◆ **Exercise task**: Write out the whole listing again, exactly as given.

** START **

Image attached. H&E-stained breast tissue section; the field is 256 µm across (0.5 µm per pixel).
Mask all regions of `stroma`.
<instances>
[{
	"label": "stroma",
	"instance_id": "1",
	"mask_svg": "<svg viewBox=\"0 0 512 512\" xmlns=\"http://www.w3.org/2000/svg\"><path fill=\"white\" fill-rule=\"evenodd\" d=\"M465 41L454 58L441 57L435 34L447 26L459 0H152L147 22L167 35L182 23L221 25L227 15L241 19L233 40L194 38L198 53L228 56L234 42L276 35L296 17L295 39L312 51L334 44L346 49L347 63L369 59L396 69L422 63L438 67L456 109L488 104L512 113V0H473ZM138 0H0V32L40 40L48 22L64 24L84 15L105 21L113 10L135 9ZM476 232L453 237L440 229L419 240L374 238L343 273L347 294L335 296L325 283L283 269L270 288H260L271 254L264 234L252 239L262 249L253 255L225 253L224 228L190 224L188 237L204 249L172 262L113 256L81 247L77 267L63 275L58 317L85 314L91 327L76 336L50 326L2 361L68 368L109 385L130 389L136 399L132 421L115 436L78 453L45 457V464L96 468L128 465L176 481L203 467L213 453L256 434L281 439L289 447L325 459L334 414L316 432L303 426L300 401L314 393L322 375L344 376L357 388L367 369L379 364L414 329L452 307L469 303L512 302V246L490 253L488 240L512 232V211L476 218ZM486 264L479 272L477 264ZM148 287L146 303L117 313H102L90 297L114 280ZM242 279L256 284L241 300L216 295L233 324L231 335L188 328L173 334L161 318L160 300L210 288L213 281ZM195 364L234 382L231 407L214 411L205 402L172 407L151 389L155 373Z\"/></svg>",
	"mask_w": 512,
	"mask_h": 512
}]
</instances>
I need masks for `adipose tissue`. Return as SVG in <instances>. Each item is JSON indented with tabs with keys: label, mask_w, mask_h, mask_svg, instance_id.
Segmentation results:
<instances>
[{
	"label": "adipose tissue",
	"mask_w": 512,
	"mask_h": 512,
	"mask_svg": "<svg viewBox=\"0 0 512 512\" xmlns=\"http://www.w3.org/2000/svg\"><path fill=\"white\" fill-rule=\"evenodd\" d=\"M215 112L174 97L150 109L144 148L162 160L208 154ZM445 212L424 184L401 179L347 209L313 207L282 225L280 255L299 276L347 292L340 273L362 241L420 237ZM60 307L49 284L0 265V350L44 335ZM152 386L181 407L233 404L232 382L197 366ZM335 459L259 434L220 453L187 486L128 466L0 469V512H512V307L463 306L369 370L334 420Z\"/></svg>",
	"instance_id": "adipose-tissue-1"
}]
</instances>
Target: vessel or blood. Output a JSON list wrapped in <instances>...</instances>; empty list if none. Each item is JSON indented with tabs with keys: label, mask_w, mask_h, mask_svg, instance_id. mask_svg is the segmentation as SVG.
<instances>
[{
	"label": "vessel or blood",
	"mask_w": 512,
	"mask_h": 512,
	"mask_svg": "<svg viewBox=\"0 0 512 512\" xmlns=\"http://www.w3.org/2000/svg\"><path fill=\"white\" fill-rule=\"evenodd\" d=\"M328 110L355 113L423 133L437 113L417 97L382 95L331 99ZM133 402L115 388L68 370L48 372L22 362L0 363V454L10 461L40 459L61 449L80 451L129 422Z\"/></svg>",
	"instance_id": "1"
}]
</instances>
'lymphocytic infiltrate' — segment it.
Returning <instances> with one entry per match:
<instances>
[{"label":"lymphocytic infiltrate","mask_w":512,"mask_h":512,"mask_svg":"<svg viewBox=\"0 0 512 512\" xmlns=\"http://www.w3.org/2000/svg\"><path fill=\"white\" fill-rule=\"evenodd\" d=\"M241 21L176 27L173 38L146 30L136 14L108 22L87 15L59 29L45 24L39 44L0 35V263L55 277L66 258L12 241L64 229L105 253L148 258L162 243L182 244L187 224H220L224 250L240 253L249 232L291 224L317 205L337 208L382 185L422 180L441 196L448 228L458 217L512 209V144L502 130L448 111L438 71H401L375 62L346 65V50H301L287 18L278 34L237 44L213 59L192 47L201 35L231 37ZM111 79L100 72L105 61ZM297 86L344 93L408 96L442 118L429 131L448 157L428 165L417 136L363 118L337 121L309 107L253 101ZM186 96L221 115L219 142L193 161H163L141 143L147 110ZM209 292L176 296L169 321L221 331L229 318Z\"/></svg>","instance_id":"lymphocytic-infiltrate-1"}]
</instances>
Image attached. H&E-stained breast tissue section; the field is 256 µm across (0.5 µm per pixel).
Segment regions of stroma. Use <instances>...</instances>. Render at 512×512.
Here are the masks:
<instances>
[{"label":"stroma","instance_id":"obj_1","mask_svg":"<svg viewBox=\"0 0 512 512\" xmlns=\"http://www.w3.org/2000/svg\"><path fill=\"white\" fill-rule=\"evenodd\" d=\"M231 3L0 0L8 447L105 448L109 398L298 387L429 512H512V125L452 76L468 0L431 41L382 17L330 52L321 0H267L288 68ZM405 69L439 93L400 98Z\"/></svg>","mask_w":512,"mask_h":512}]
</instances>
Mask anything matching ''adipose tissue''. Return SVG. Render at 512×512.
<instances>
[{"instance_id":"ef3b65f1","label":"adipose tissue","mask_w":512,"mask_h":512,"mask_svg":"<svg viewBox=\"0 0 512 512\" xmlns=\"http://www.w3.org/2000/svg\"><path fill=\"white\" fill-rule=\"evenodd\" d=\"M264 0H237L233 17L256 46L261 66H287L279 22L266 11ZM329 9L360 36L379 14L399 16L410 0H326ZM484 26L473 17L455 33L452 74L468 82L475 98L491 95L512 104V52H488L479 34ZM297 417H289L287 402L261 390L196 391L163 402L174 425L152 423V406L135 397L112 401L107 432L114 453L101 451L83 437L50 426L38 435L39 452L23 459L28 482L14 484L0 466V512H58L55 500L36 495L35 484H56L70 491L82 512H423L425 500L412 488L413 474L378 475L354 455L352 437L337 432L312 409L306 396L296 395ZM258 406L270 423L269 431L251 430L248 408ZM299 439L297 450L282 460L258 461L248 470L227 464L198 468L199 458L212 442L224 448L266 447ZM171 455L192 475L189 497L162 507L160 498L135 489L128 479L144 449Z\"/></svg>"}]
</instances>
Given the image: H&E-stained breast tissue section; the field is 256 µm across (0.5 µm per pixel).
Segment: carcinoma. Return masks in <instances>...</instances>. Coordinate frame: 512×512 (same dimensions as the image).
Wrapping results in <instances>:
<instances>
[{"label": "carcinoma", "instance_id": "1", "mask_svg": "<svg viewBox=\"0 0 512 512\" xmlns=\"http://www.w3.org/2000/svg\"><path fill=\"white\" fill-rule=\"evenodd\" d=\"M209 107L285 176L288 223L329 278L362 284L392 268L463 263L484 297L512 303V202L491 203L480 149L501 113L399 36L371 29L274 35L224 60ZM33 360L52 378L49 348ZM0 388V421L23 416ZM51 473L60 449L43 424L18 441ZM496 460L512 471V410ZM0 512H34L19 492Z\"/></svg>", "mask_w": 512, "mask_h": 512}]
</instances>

** END **

◆ **Written response**:
Image attached. H&E-stained breast tissue section; the field is 256 µm across (0.5 µm per pixel).
Mask all regions of `stroma`.
<instances>
[{
	"label": "stroma",
	"instance_id": "1",
	"mask_svg": "<svg viewBox=\"0 0 512 512\" xmlns=\"http://www.w3.org/2000/svg\"><path fill=\"white\" fill-rule=\"evenodd\" d=\"M465 41L454 58L441 57L435 34L447 26L459 0H152L147 22L167 35L182 23L221 25L227 15L241 19L233 40L194 38L198 53L228 56L234 42L276 35L296 17L295 39L312 51L334 44L346 49L347 63L369 59L396 69L422 63L438 67L456 109L488 104L512 113V0H473ZM138 0H0V32L40 40L48 22L64 24L84 15L105 21L113 10L135 9ZM476 232L453 237L440 229L419 240L374 238L343 273L347 294L335 296L325 283L283 269L270 288H260L271 254L264 234L252 239L262 249L253 255L225 253L224 228L190 224L188 237L204 249L172 262L113 256L81 247L77 267L63 275L58 317L85 314L91 327L76 336L50 326L2 361L68 368L109 385L130 389L136 399L132 421L115 436L78 453L45 457V464L96 468L128 465L176 481L203 467L213 453L256 434L281 439L289 447L325 459L334 414L316 432L303 426L300 401L314 393L322 375L344 376L357 388L367 369L379 364L414 329L452 307L469 303L512 302V246L490 253L488 240L512 232V211L476 218ZM486 264L479 272L477 264ZM148 287L146 303L117 313H102L90 297L114 280ZM242 279L256 284L241 300L216 295L233 324L231 335L188 328L173 334L161 318L160 300L210 288L213 281ZM195 364L234 382L231 407L214 411L205 402L172 407L151 389L155 373Z\"/></svg>",
	"mask_w": 512,
	"mask_h": 512
}]
</instances>
I need masks for `adipose tissue`. Return as SVG in <instances>. Each item is JSON indented with tabs with keys: label, mask_w, mask_h, mask_svg, instance_id.
Segmentation results:
<instances>
[{
	"label": "adipose tissue",
	"mask_w": 512,
	"mask_h": 512,
	"mask_svg": "<svg viewBox=\"0 0 512 512\" xmlns=\"http://www.w3.org/2000/svg\"><path fill=\"white\" fill-rule=\"evenodd\" d=\"M215 112L174 97L150 109L144 148L162 160L208 154ZM445 212L424 184L401 179L347 209L313 207L282 225L280 255L299 276L347 292L340 273L362 241L420 237ZM60 307L49 284L0 265V350L44 335ZM152 386L181 407L233 404L232 382L197 366ZM335 459L259 434L220 453L187 486L128 466L0 469V512H512V307L463 306L369 370L334 420Z\"/></svg>",
	"instance_id": "adipose-tissue-1"
}]
</instances>
Target: vessel or blood. Output a JSON list wrapped in <instances>...</instances>; empty list if none. Each item is JSON indented with tabs with keys: label, mask_w, mask_h, mask_svg, instance_id. mask_svg is the segmentation as SVG.
<instances>
[{
	"label": "vessel or blood",
	"mask_w": 512,
	"mask_h": 512,
	"mask_svg": "<svg viewBox=\"0 0 512 512\" xmlns=\"http://www.w3.org/2000/svg\"><path fill=\"white\" fill-rule=\"evenodd\" d=\"M328 110L355 113L423 133L437 113L417 97L382 95L331 99ZM133 402L115 388L68 370L48 372L22 362L0 363V454L10 461L40 459L61 449L80 451L129 422Z\"/></svg>",
	"instance_id": "1"
}]
</instances>
'lymphocytic infiltrate' — segment it.
Returning <instances> with one entry per match:
<instances>
[{"label":"lymphocytic infiltrate","mask_w":512,"mask_h":512,"mask_svg":"<svg viewBox=\"0 0 512 512\" xmlns=\"http://www.w3.org/2000/svg\"><path fill=\"white\" fill-rule=\"evenodd\" d=\"M241 21L176 27L173 38L146 30L136 14L108 22L87 15L59 29L45 24L39 44L0 35V263L55 277L66 258L12 241L64 229L105 253L148 258L162 243L182 244L187 224H220L224 250L240 253L249 232L291 224L317 205L337 208L382 185L422 180L441 196L448 228L458 217L512 209V144L502 130L448 111L438 71H401L375 62L346 65V50H301L287 18L278 34L237 44L213 59L192 47L201 35L231 37ZM111 79L100 72L105 61ZM297 86L344 93L408 96L442 118L429 131L448 157L428 165L417 136L363 118L337 121L309 107L253 101ZM186 96L221 115L219 142L193 161H163L141 143L147 110ZM209 292L176 296L169 321L221 331L229 318Z\"/></svg>","instance_id":"lymphocytic-infiltrate-1"}]
</instances>
Image attached. H&E-stained breast tissue section; the field is 256 µm across (0.5 µm per pixel).
Segment regions of stroma. Use <instances>...</instances>. Render at 512×512.
Here are the masks:
<instances>
[{"label":"stroma","instance_id":"obj_1","mask_svg":"<svg viewBox=\"0 0 512 512\" xmlns=\"http://www.w3.org/2000/svg\"><path fill=\"white\" fill-rule=\"evenodd\" d=\"M231 3L0 0L8 447L105 448L109 398L298 387L429 512H512V125L452 76L468 0L431 41L382 17L330 52L321 0H267L288 68ZM405 69L439 93L400 98Z\"/></svg>","mask_w":512,"mask_h":512}]
</instances>
Mask anything matching ''adipose tissue''. Return SVG. Render at 512×512.
<instances>
[{"instance_id":"ef3b65f1","label":"adipose tissue","mask_w":512,"mask_h":512,"mask_svg":"<svg viewBox=\"0 0 512 512\" xmlns=\"http://www.w3.org/2000/svg\"><path fill=\"white\" fill-rule=\"evenodd\" d=\"M264 0H237L233 17L256 46L261 66H287L279 22L266 11ZM329 9L360 36L379 14L399 16L410 0H326ZM484 26L473 17L455 33L452 74L468 82L475 98L491 95L512 104V52H488L479 34ZM297 417H289L287 402L261 390L196 391L163 402L174 425L152 423V406L135 397L112 401L107 432L114 453L101 451L83 437L50 426L38 435L39 452L23 459L28 482L14 484L0 466V512H58L55 500L36 495L35 484H56L70 491L82 512H423L425 500L412 488L413 474L378 475L354 455L352 437L337 432L312 409L306 396L296 395ZM258 406L270 423L269 431L251 430L248 408ZM299 439L297 450L282 460L258 461L248 470L227 464L198 468L199 458L212 442L224 448L266 447ZM171 455L192 475L189 497L162 507L160 498L135 489L128 479L144 449Z\"/></svg>"}]
</instances>
Given the image: H&E-stained breast tissue section; the field is 256 µm across (0.5 µm per pixel).
Segment: carcinoma. Return masks in <instances>...</instances>. Coordinate frame: 512×512 (same dimensions as the image).
Wrapping results in <instances>:
<instances>
[{"label": "carcinoma", "instance_id": "1", "mask_svg": "<svg viewBox=\"0 0 512 512\" xmlns=\"http://www.w3.org/2000/svg\"><path fill=\"white\" fill-rule=\"evenodd\" d=\"M209 107L285 176L288 223L329 278L362 284L392 268L463 263L484 297L512 303V202L491 203L480 149L501 113L399 36L371 29L274 35L224 60ZM33 360L52 378L49 348ZM0 388V421L23 416ZM51 473L60 449L43 424L18 441ZM496 460L512 471V410ZM0 512H34L19 492Z\"/></svg>", "mask_w": 512, "mask_h": 512}]
</instances>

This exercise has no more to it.